:: What needs to be done ::
Among the lines of the records below, copy those that hold the word "orange".

:: Input for this task ::
##########
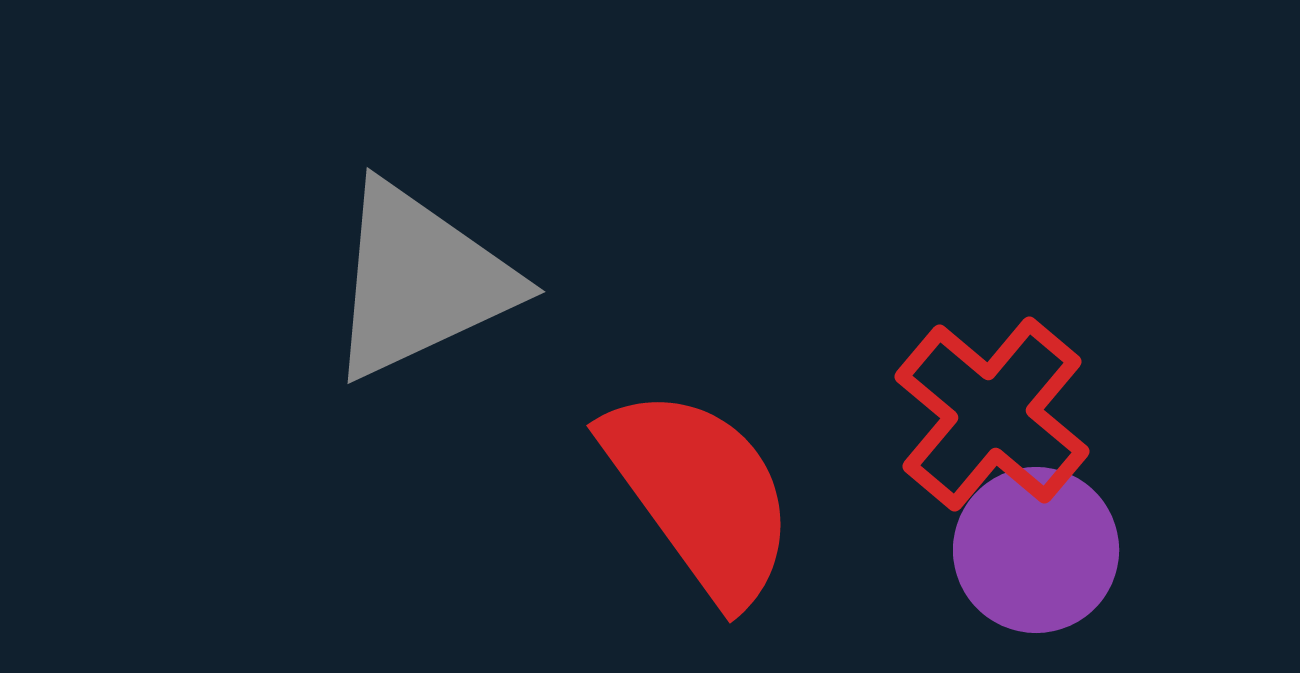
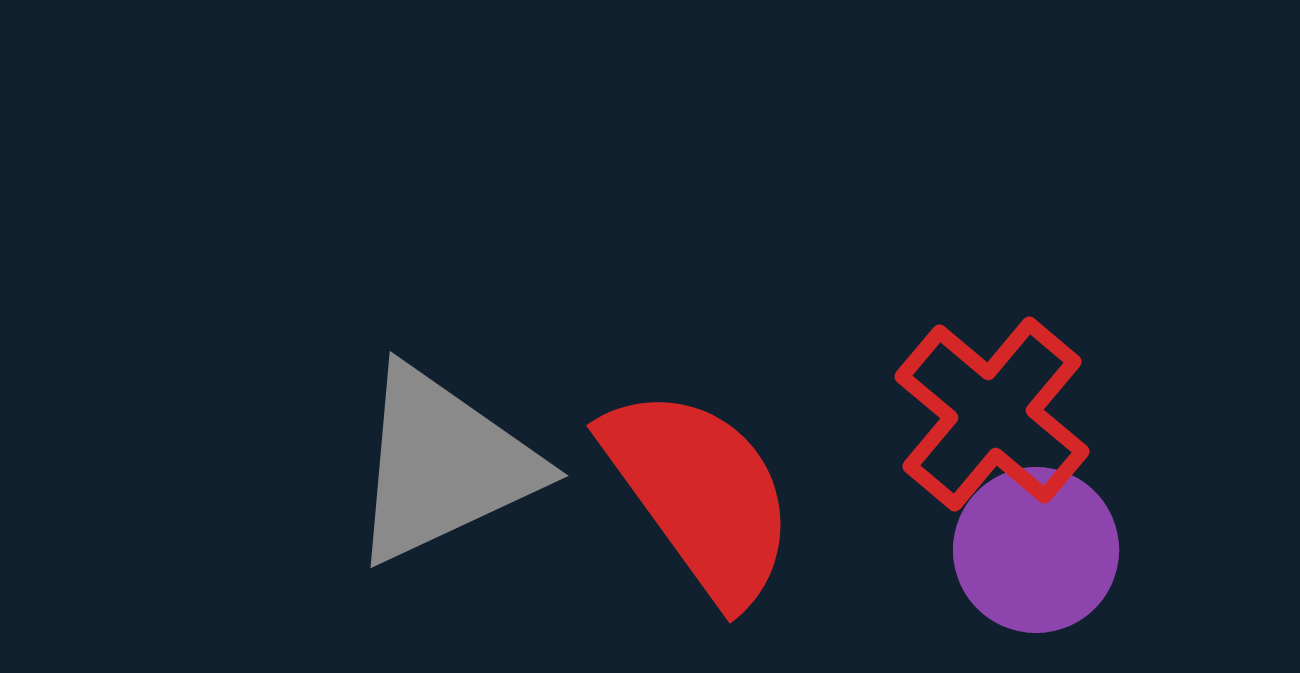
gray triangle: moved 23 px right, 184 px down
##########
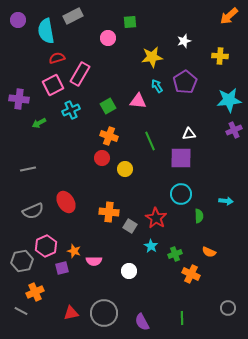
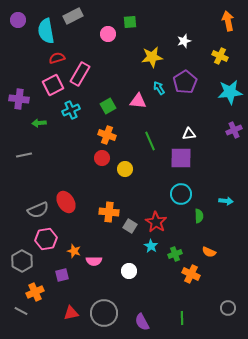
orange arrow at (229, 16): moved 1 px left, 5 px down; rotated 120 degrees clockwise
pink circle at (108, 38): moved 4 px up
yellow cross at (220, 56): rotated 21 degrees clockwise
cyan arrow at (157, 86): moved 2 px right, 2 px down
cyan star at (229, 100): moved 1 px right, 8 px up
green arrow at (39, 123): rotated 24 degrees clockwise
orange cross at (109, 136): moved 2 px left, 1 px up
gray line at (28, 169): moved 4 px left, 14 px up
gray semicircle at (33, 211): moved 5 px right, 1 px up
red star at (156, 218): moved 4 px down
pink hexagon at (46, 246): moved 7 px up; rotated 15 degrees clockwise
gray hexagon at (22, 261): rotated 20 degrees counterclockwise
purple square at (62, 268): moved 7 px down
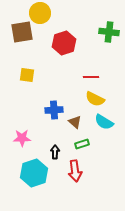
##########
:: Response ::
orange arrow at (229, 16): moved 1 px left, 5 px down; rotated 120 degrees clockwise
orange cross at (109, 136): moved 2 px left, 1 px up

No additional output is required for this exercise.